======== Raw data ========

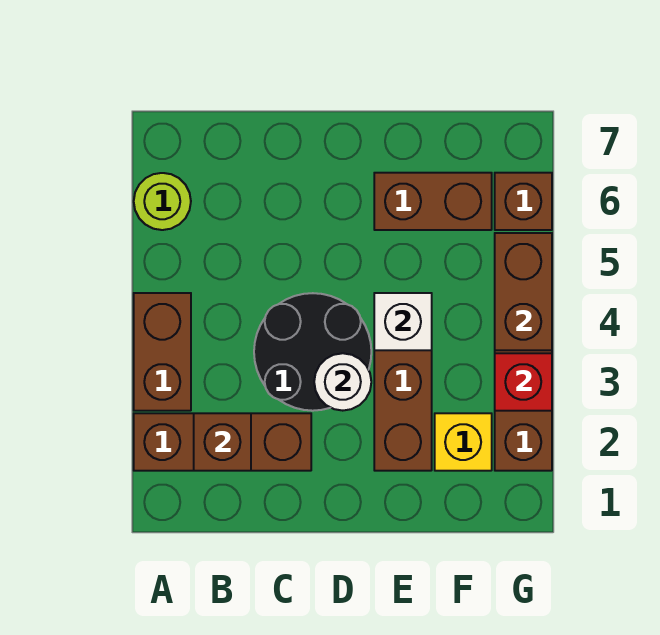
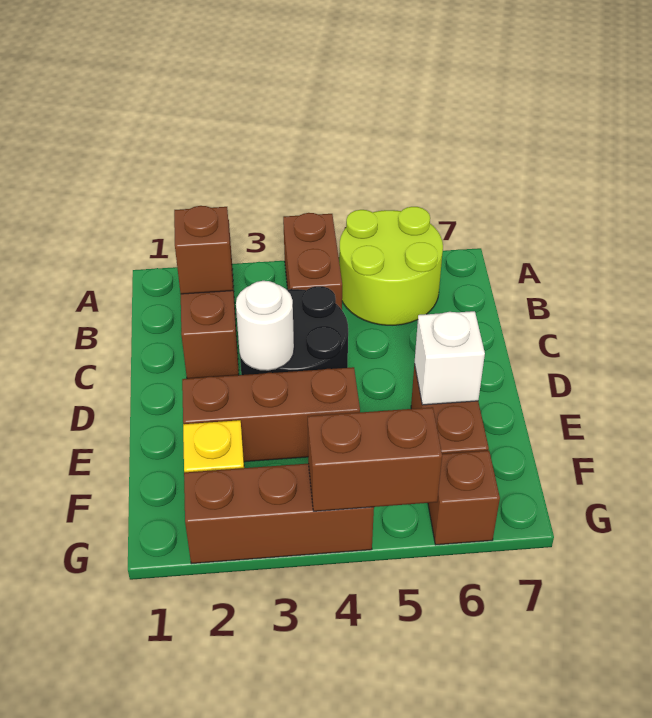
brown brick A3:A4 level 1 -> brown brick A4:B4 level 1
lime round brick A6 level 1 -> lime round brick A5:B6 level 1
white brick E4 level 2 -> white brick E6 level 2
red brick G3 level 2 -> none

========

#### Problem:
Leaving out the images, repeat the listing above exactly.

#### Answer below:
brown brick A3:A4 level 1 -> brown brick A4:B4 level 1
lime round brick A6 level 1 -> lime round brick A5:B6 level 1
white brick E4 level 2 -> white brick E6 level 2
red brick G3 level 2 -> none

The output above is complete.